Exercise material >>
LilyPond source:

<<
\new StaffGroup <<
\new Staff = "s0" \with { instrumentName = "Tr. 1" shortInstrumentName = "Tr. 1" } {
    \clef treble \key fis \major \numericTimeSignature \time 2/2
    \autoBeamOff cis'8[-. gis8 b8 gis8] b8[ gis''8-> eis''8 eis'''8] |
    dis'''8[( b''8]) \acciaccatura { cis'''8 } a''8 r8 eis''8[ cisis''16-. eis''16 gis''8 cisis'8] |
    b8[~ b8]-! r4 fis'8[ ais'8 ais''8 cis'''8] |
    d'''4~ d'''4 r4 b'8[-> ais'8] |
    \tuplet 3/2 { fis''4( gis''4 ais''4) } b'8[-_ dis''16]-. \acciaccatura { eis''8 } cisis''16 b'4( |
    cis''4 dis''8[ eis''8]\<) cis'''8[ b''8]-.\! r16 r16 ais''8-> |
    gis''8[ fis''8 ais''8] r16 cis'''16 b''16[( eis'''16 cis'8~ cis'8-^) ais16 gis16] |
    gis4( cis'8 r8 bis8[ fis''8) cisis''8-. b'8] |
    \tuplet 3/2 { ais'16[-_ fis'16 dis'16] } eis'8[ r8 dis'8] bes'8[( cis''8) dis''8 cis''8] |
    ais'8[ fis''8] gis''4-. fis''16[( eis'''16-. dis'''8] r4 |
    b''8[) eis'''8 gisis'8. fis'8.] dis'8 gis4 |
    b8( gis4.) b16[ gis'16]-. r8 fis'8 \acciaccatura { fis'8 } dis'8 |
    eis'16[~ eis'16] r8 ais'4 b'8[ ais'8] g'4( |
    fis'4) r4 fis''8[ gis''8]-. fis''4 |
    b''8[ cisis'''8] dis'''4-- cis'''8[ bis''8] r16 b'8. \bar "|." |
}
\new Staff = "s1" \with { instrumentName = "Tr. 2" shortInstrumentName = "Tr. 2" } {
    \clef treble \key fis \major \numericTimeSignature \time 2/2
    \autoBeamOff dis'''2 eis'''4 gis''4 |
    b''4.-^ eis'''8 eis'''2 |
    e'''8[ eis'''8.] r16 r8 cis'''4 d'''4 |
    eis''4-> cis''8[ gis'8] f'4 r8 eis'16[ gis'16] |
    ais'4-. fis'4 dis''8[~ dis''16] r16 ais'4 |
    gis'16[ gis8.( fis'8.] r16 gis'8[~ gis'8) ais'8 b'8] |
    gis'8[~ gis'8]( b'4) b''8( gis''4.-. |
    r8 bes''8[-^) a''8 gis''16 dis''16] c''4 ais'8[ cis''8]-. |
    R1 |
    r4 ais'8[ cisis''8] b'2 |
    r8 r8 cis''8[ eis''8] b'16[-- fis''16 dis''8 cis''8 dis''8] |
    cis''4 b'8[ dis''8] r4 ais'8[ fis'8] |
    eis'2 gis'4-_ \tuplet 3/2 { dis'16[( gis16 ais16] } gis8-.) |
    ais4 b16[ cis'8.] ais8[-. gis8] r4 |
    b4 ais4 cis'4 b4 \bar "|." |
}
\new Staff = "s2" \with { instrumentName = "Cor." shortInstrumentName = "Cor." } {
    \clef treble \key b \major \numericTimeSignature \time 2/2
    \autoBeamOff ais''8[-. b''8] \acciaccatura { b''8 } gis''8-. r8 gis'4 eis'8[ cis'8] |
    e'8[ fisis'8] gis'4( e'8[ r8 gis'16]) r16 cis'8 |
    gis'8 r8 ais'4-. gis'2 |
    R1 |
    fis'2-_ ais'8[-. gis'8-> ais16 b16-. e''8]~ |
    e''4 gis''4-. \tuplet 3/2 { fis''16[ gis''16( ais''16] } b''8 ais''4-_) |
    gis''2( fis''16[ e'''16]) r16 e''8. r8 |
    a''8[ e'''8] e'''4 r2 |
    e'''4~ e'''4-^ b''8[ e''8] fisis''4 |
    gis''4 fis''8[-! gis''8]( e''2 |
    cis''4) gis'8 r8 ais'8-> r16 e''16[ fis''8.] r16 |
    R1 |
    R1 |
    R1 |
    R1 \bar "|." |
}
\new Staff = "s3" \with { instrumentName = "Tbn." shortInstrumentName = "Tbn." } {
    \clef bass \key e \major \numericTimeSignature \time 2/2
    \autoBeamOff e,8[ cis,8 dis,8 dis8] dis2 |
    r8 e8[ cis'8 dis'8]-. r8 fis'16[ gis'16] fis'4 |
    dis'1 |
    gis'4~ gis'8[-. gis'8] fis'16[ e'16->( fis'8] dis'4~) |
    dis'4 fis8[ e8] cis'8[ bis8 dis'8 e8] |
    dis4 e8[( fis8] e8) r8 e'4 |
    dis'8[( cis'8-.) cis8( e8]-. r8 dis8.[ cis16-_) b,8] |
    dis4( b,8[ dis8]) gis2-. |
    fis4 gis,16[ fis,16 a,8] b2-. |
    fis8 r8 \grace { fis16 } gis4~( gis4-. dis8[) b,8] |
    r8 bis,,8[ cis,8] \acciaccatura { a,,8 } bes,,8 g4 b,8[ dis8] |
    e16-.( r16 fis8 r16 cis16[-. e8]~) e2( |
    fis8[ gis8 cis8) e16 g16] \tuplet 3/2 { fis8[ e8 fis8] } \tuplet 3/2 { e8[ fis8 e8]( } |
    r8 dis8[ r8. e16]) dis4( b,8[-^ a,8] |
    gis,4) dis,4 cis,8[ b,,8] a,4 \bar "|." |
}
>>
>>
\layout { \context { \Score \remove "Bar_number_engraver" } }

Exercise instructions >>
How many lines of the listing contain the string "clef"? Case matters, and the answer should be the number alone.

Output below >>
4